• WHAT THE EXERCISE ASKS:
Output all entries exactly; images excluded.

• RECORDS TO USE:
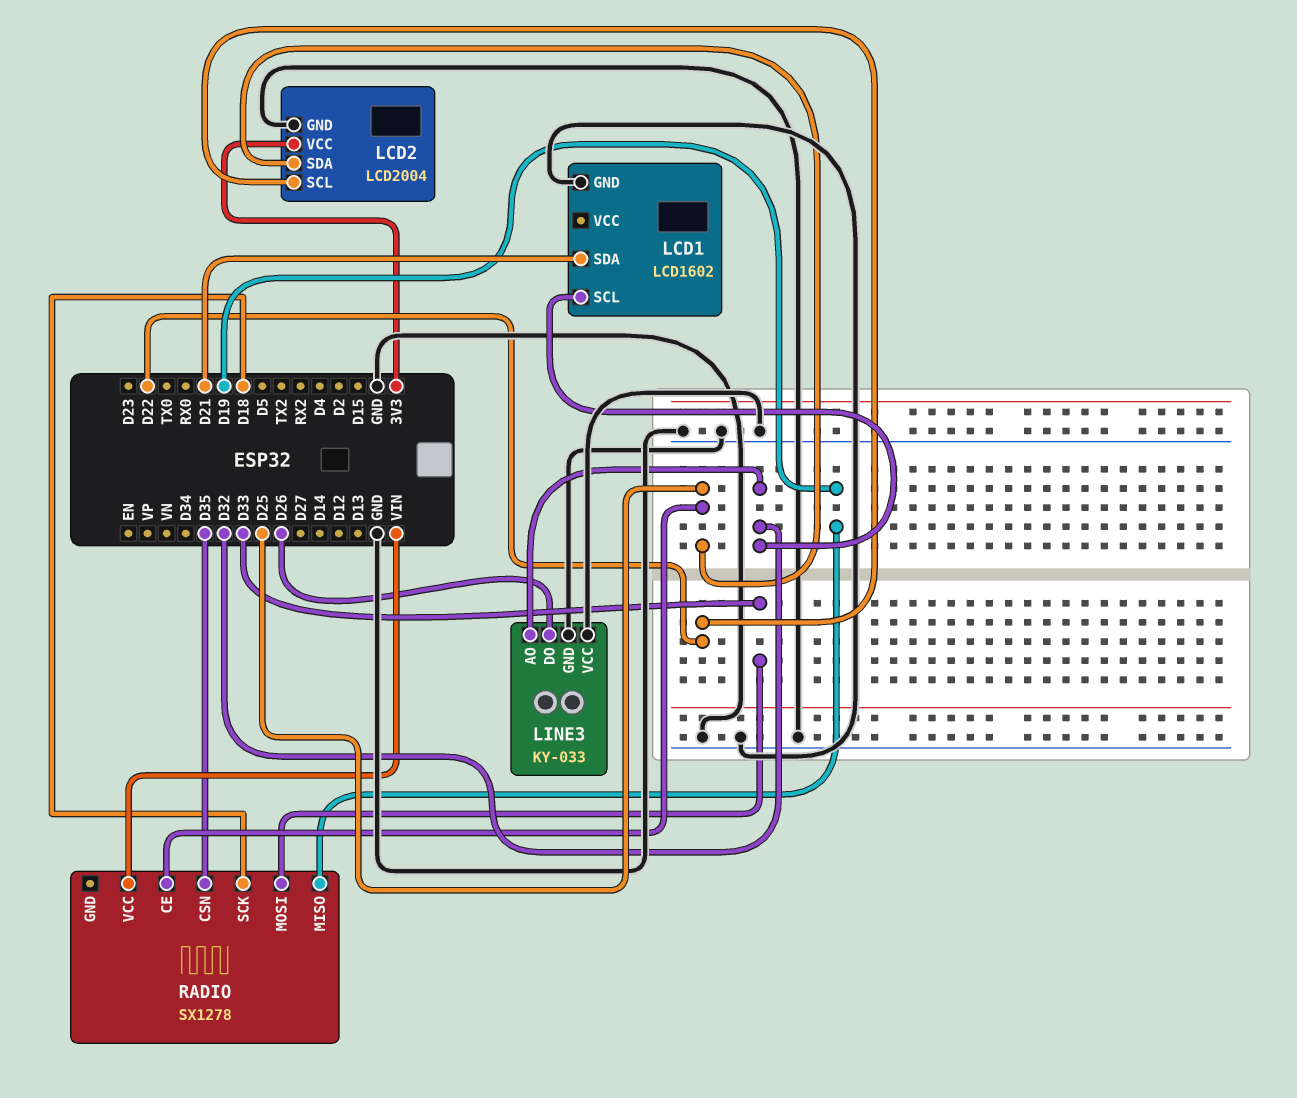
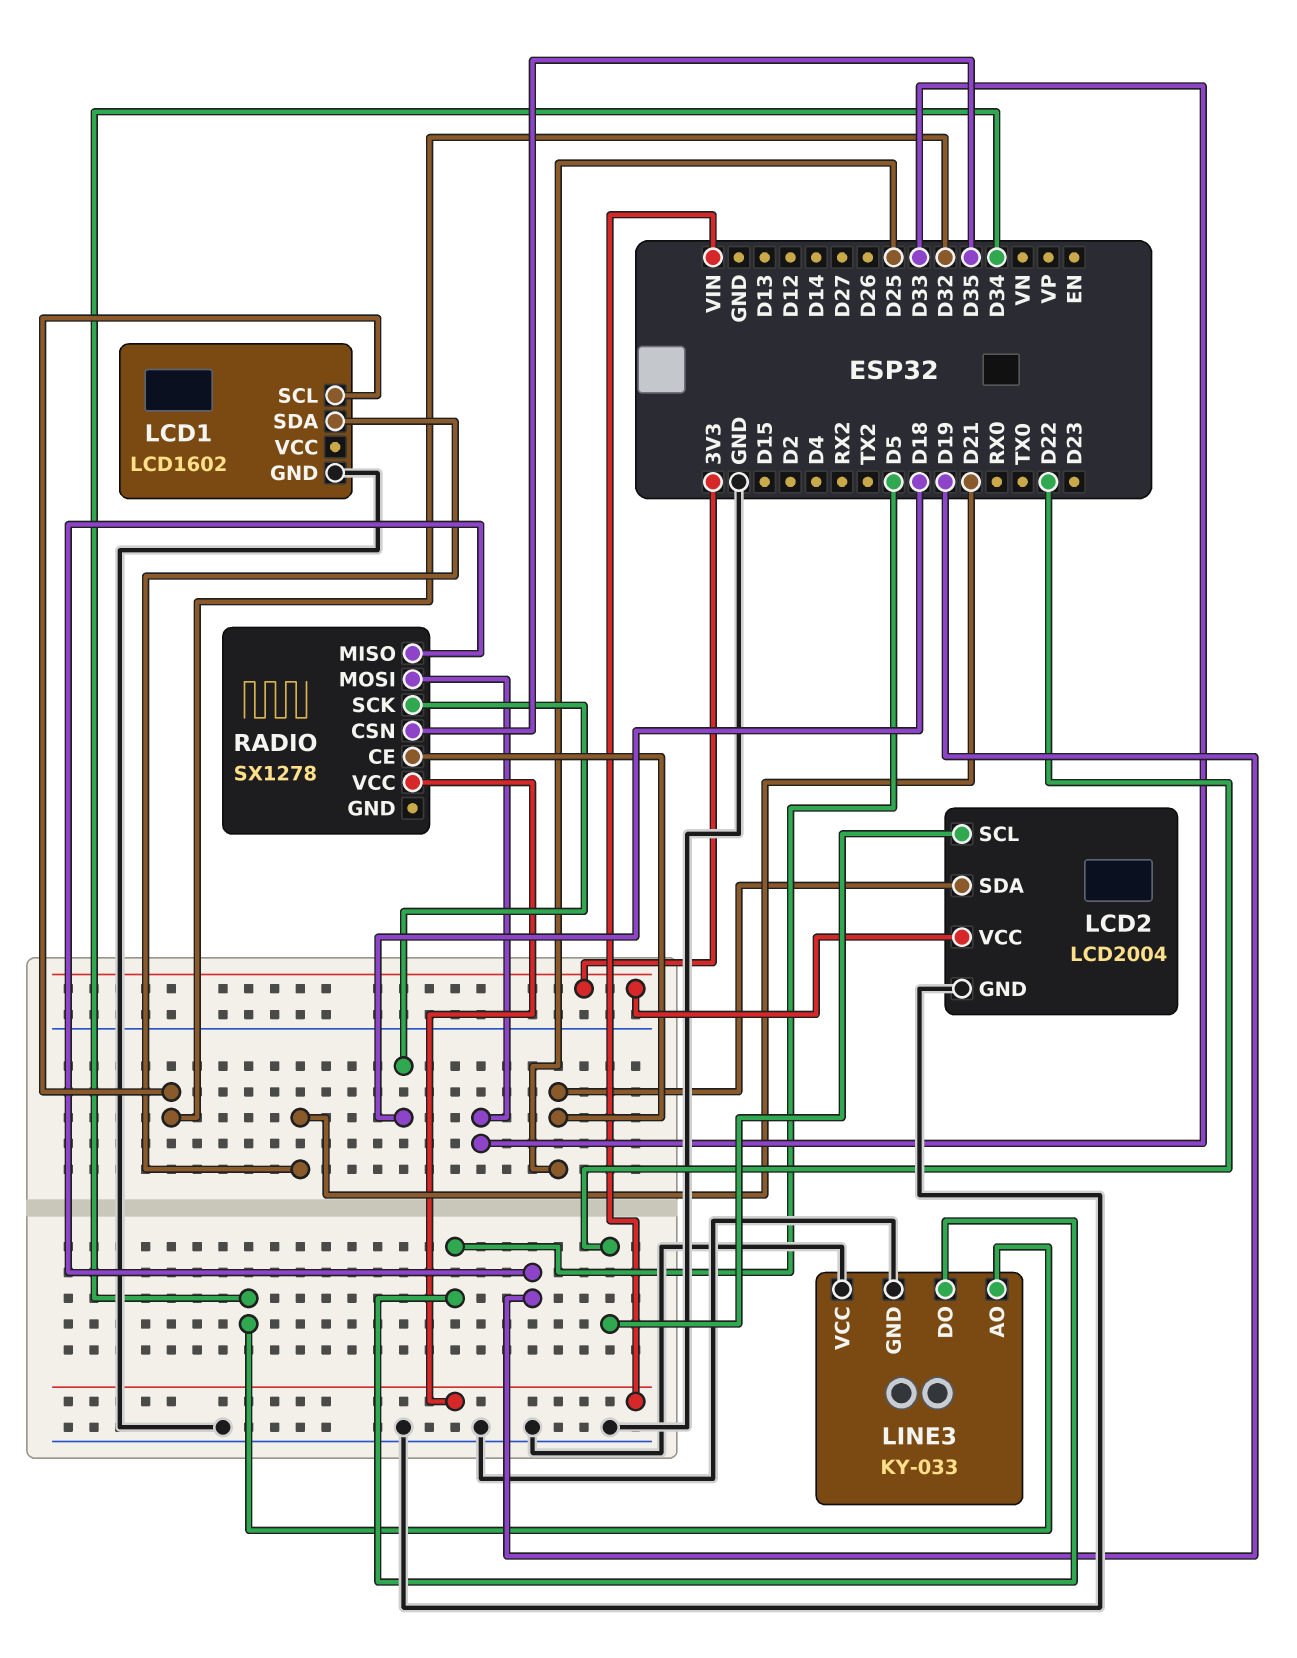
LINE3 pin AO: D32 -> D34
LINE3 pin DO: D26 -> D5

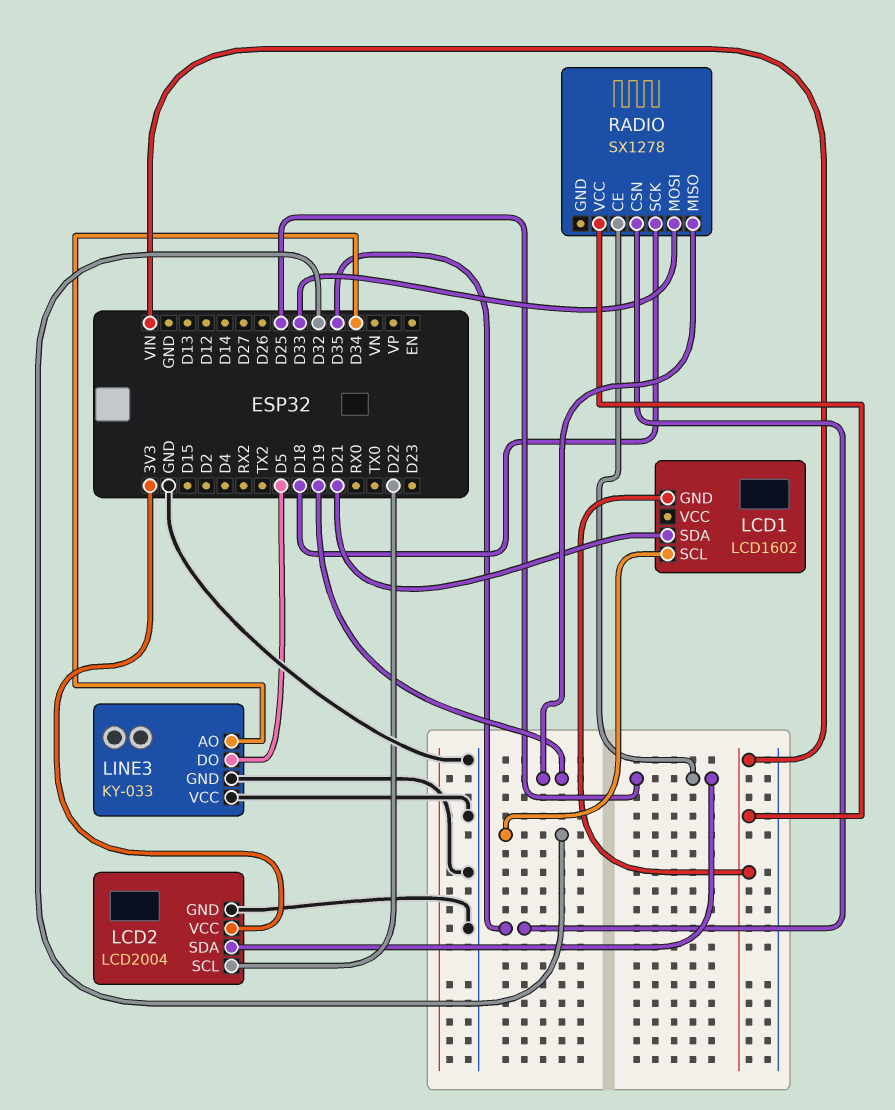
LCD1 pin GND: GND -> VIN

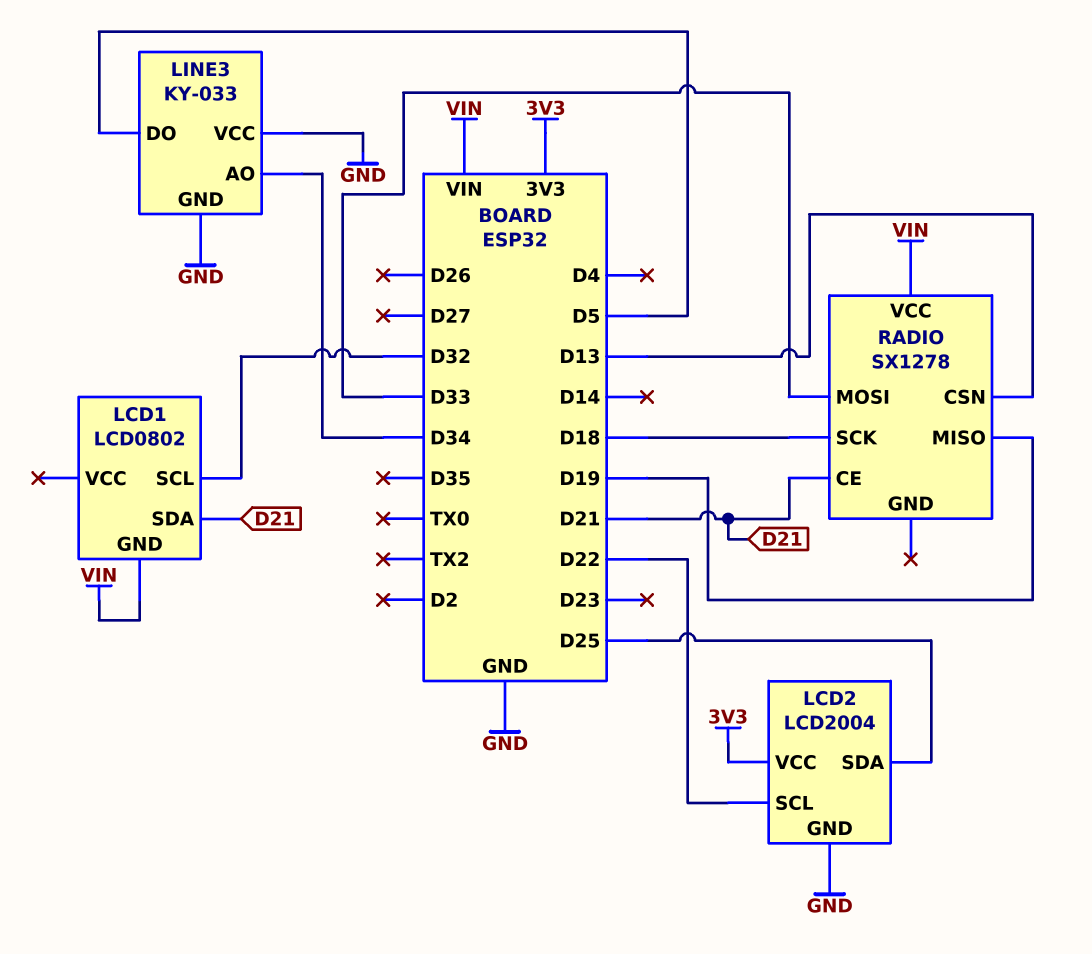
LCD1: LCD1602 -> LCD0802
RADIO pin CE: D25 -> D21
RADIO pin CSN: D35 -> D13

• SOLUTION TO THIS TASK:
LINE3 pin AO: D32 -> D34
LINE3 pin DO: D26 -> D5

LCD1 pin GND: GND -> VIN

LCD1: LCD1602 -> LCD0802
RADIO pin CE: D25 -> D21
RADIO pin CSN: D35 -> D13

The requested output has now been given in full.